Source data:
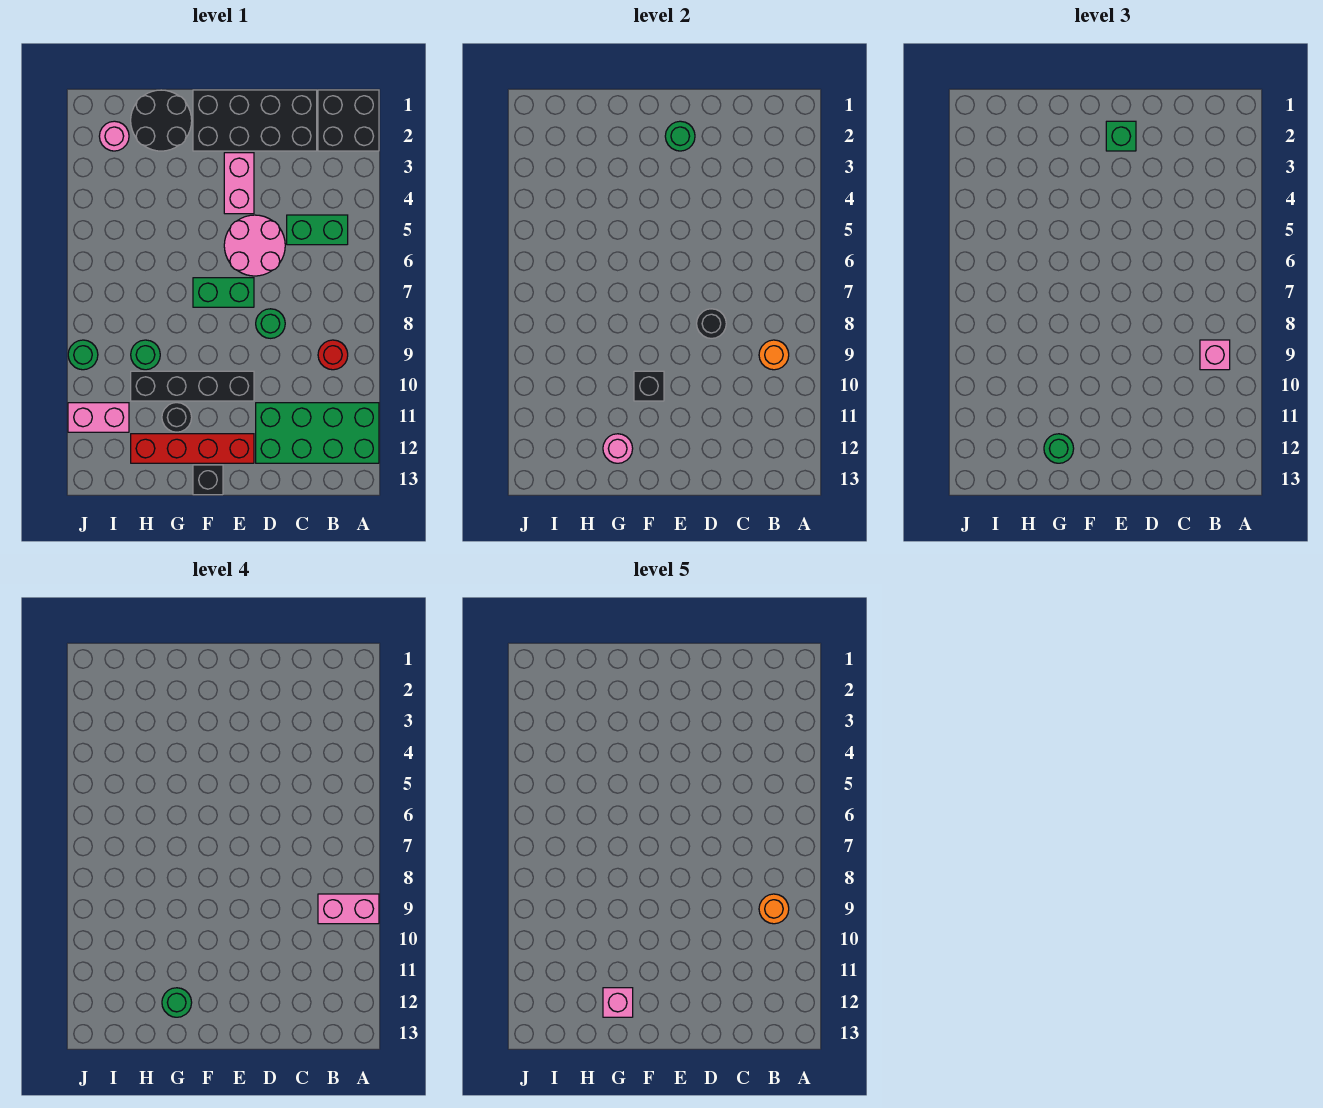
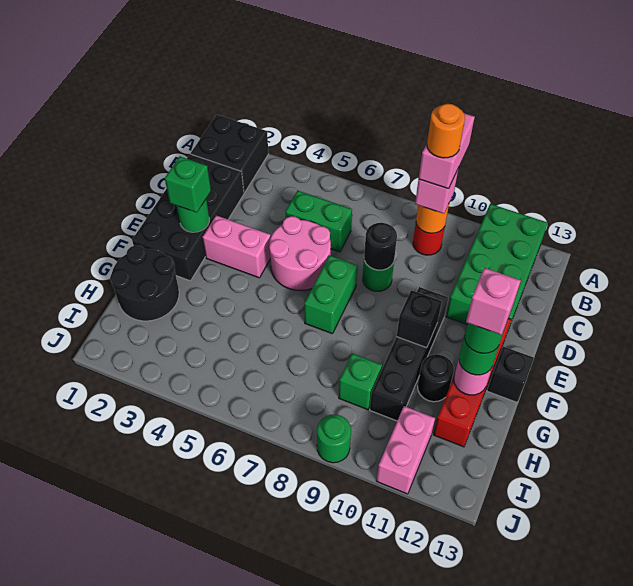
green brick B5:C5 level 1 -> green brick C5:C6 level 1
green round brick H9 level 1 -> green brick H9 level 1
pink round brick I2 level 1 -> none

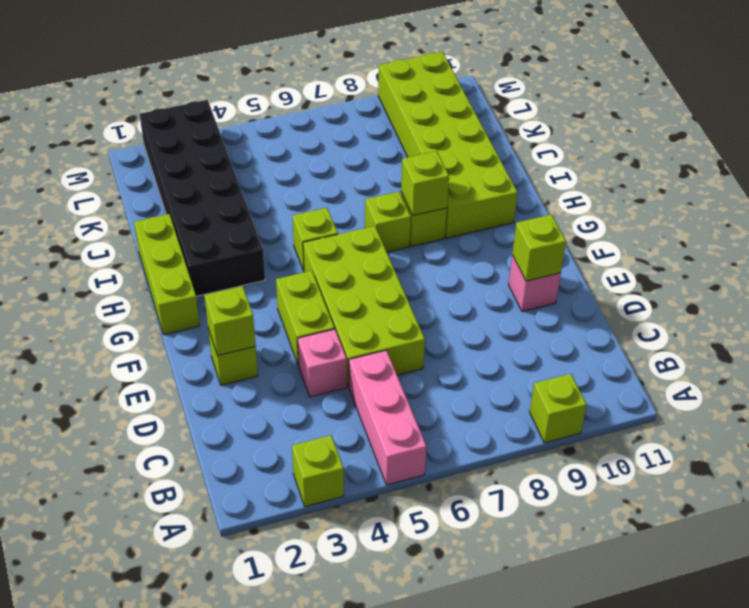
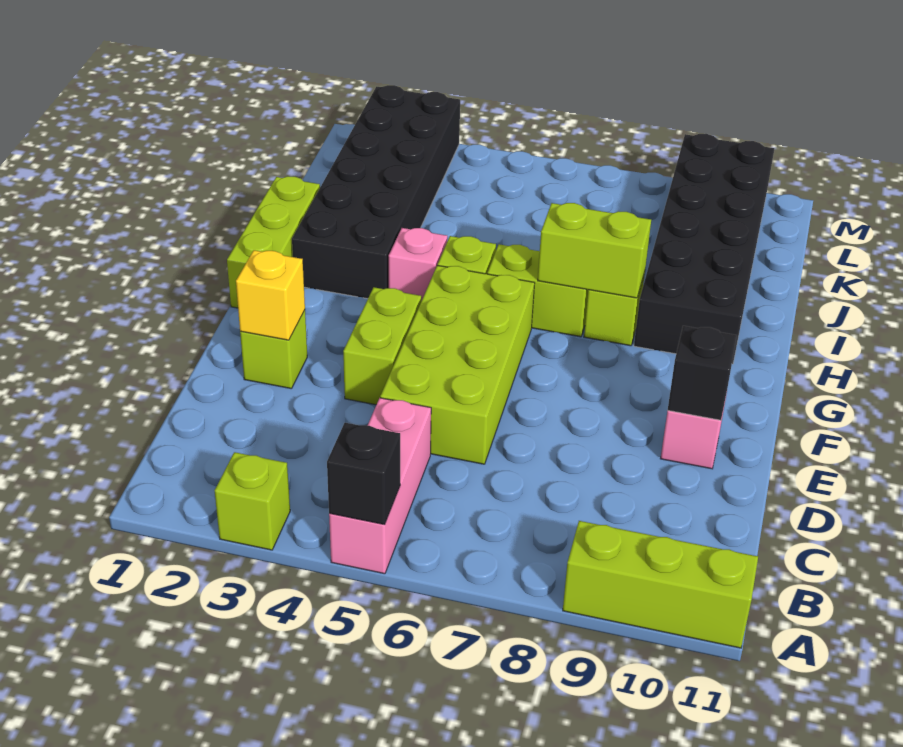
none -> black brick A5 level 2
lime brick A9 level 1 -> lime brick A9:A11 level 1
pink brick D4 level 1 -> pink brick H4 level 1
lime brick E2 level 2 -> yellow brick E2 level 2
lime brick E10 level 2 -> black brick E10 level 2
lime brick H7 level 1 -> lime brick H6:H7 level 1
lime brick H8 level 2 -> lime brick H7:H8 level 2
lime brick H9:M10 level 1 -> black brick H9:M10 level 1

◆ Task prompt ◆
The entries above should be written out in full, and any picture in them left out.

◆ Expected answer ◆
green brick B5:C5 level 1 -> green brick C5:C6 level 1
green round brick H9 level 1 -> green brick H9 level 1
pink round brick I2 level 1 -> none

none -> black brick A5 level 2
lime brick A9 level 1 -> lime brick A9:A11 level 1
pink brick D4 level 1 -> pink brick H4 level 1
lime brick E2 level 2 -> yellow brick E2 level 2
lime brick E10 level 2 -> black brick E10 level 2
lime brick H7 level 1 -> lime brick H6:H7 level 1
lime brick H8 level 2 -> lime brick H7:H8 level 2
lime brick H9:M10 level 1 -> black brick H9:M10 level 1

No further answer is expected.